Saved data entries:
================

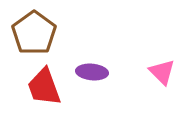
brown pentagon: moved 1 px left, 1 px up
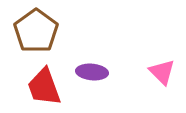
brown pentagon: moved 2 px right, 2 px up
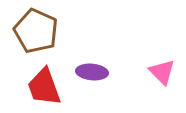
brown pentagon: rotated 12 degrees counterclockwise
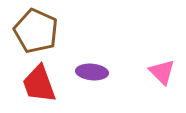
red trapezoid: moved 5 px left, 3 px up
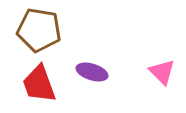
brown pentagon: moved 3 px right, 1 px up; rotated 15 degrees counterclockwise
purple ellipse: rotated 12 degrees clockwise
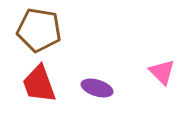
purple ellipse: moved 5 px right, 16 px down
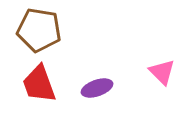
purple ellipse: rotated 36 degrees counterclockwise
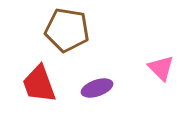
brown pentagon: moved 28 px right
pink triangle: moved 1 px left, 4 px up
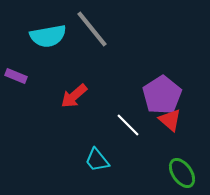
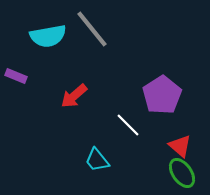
red triangle: moved 10 px right, 26 px down
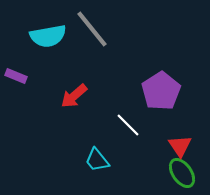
purple pentagon: moved 1 px left, 4 px up
red triangle: rotated 15 degrees clockwise
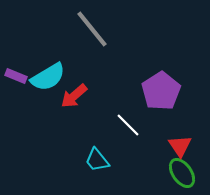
cyan semicircle: moved 41 px down; rotated 21 degrees counterclockwise
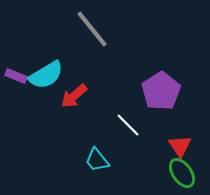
cyan semicircle: moved 2 px left, 2 px up
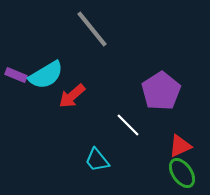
purple rectangle: moved 1 px up
red arrow: moved 2 px left
red triangle: rotated 40 degrees clockwise
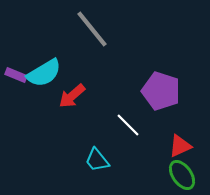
cyan semicircle: moved 2 px left, 2 px up
purple pentagon: rotated 21 degrees counterclockwise
green ellipse: moved 2 px down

================

* _What is expected_: Transcribe all of the lines above without any changes, leaving out the pictures.

* _Result of this task_:
brown pentagon: moved 1 px left, 1 px up
brown pentagon: moved 2 px right, 2 px up
brown pentagon: rotated 12 degrees counterclockwise
red trapezoid: moved 5 px left, 3 px up
brown pentagon: moved 3 px right, 1 px up; rotated 15 degrees counterclockwise
purple ellipse: rotated 12 degrees clockwise
purple ellipse: moved 5 px right, 16 px down
purple ellipse: rotated 36 degrees counterclockwise
brown pentagon: moved 28 px right
pink triangle: moved 1 px left, 4 px up
red triangle: moved 10 px right, 26 px down
purple pentagon: moved 1 px left, 4 px up
red triangle: rotated 15 degrees clockwise
cyan semicircle: moved 41 px down; rotated 21 degrees counterclockwise
cyan semicircle: moved 2 px left, 2 px up
purple rectangle: moved 1 px up
red arrow: moved 2 px left
red triangle: rotated 40 degrees clockwise
cyan semicircle: moved 2 px left, 2 px up
purple pentagon: rotated 21 degrees counterclockwise
green ellipse: moved 2 px down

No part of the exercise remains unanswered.